What you are asked to do
All lines from the one containing "blue square: (30, 588) -> (111, 693), moved" down to the one containing "brown L-shape: (302, 829)", both ends included, are to be given again exactly; omit the rest of the listing below.

Record excerpts
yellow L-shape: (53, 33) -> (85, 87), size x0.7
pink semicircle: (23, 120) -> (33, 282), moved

* * *

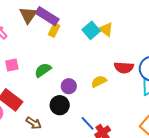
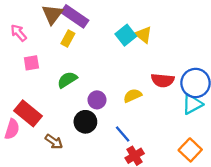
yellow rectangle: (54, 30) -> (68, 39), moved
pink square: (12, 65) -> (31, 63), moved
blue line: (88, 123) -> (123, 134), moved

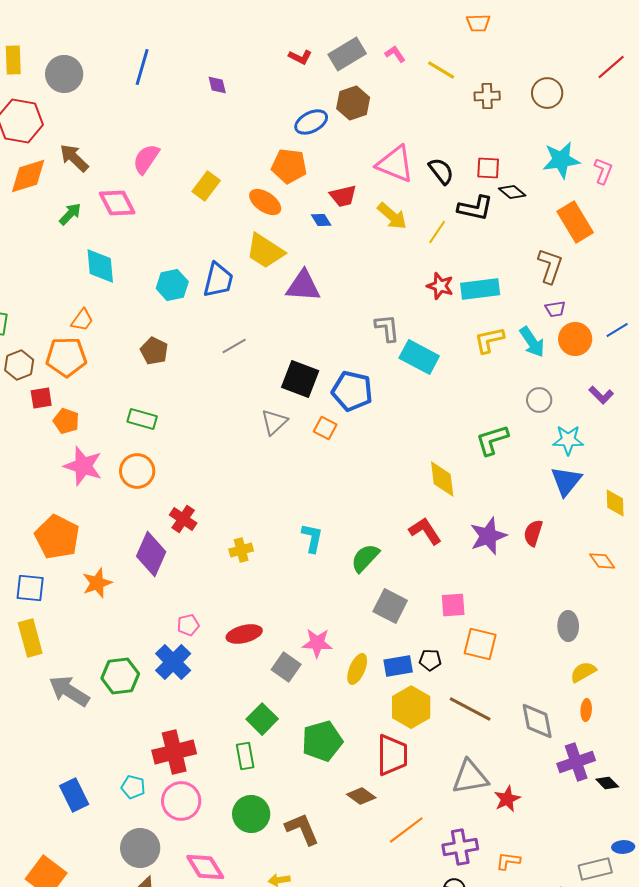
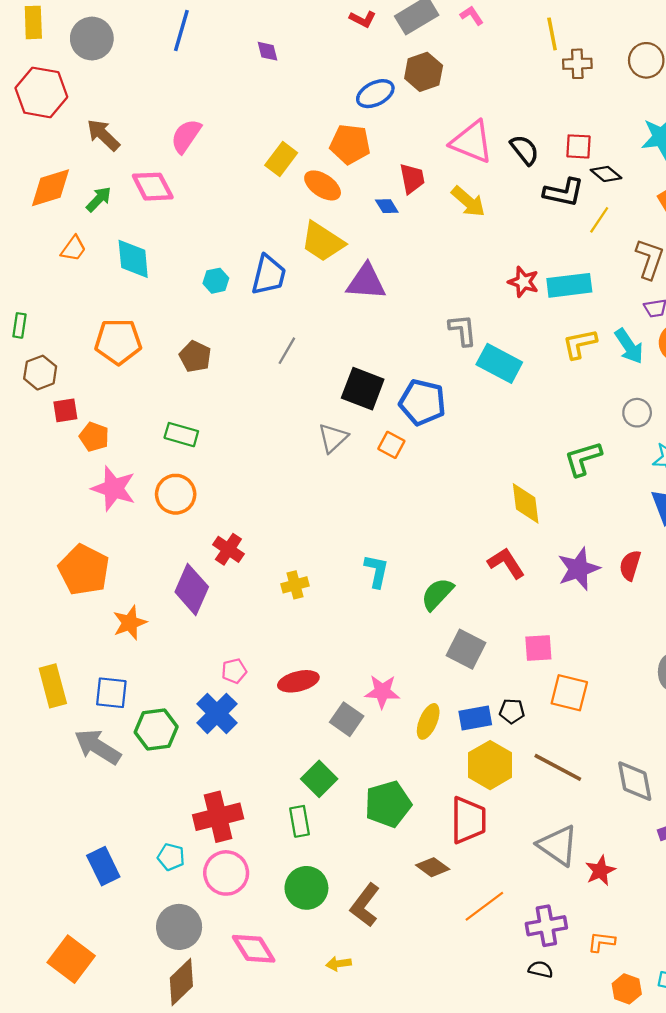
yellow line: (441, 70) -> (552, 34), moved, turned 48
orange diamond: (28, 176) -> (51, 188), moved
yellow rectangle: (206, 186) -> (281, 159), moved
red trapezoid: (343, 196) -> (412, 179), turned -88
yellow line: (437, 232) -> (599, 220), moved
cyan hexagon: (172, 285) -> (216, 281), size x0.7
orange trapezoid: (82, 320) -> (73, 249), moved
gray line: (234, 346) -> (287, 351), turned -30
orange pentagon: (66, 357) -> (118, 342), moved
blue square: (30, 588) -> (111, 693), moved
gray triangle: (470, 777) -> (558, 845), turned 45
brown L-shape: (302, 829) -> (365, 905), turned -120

==

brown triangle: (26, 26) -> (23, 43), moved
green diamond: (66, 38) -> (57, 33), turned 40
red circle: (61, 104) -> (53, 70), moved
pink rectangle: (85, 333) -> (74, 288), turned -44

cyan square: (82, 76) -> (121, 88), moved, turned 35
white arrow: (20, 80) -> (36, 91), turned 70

Result of the task
blue square: (30, 588) -> (111, 693), moved
gray triangle: (470, 777) -> (558, 845), turned 45
brown L-shape: (302, 829) -> (365, 905), turned -120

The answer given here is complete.